**TASK STATEMENT**
Print each of the entries exactly, leaving nothing out.

Collected data entries:
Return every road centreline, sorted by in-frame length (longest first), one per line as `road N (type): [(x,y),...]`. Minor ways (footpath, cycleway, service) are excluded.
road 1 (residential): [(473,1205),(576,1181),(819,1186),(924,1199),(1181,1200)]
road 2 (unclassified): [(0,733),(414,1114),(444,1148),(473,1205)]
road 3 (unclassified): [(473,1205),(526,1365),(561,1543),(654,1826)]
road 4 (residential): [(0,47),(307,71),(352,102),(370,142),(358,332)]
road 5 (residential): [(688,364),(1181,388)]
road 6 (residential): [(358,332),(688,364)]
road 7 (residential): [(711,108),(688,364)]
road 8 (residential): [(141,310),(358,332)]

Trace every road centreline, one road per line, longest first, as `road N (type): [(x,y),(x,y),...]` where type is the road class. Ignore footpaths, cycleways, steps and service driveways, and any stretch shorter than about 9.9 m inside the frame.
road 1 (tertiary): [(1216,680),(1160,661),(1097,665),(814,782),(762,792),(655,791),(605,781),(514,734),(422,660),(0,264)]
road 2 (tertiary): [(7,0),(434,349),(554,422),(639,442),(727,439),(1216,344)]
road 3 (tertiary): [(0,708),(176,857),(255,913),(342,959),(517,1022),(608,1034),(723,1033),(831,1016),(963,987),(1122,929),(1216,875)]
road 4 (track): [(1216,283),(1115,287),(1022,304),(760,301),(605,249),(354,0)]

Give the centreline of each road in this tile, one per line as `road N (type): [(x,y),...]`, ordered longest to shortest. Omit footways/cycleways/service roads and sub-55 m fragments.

**EXERCISE RESPONSE**
Return every road centreline, sorted by in-frame length (longest first), one per line as `road N (type): [(x,y),...]`. Minor ways (footpath, cycleway, service) are excluded.
road 1 (residential): [(473,1205),(576,1181),(819,1186),(924,1199),(1181,1200)]
road 2 (unclassified): [(0,733),(414,1114),(444,1148),(473,1205)]
road 3 (unclassified): [(473,1205),(526,1365),(561,1543),(654,1826)]
road 4 (residential): [(0,47),(307,71),(352,102),(370,142),(358,332)]
road 5 (residential): [(688,364),(1181,388)]
road 6 (residential): [(358,332),(688,364)]
road 7 (residential): [(711,108),(688,364)]
road 8 (residential): [(141,310),(358,332)]

Trace every road centreline, one road per line, longest first, as `road N (type): [(x,y),(x,y),...]` where type is the road class. Ignore footpaths, cycleways, steps and service driveways, and any stretch shorter than about 9.9 m inside the frame.
road 1 (tertiary): [(1216,680),(1160,661),(1097,665),(814,782),(762,792),(655,791),(605,781),(514,734),(422,660),(0,264)]
road 2 (tertiary): [(7,0),(434,349),(554,422),(639,442),(727,439),(1216,344)]
road 3 (tertiary): [(0,708),(176,857),(255,913),(342,959),(517,1022),(608,1034),(723,1033),(831,1016),(963,987),(1122,929),(1216,875)]
road 4 (track): [(1216,283),(1115,287),(1022,304),(760,301),(605,249),(354,0)]

Give the centreline of each road in this tile, one per line as `road N (type): [(x,y),...]`, ordered longest to shortest. Omit footways/cycleways/service roads and sub-55 m fragments.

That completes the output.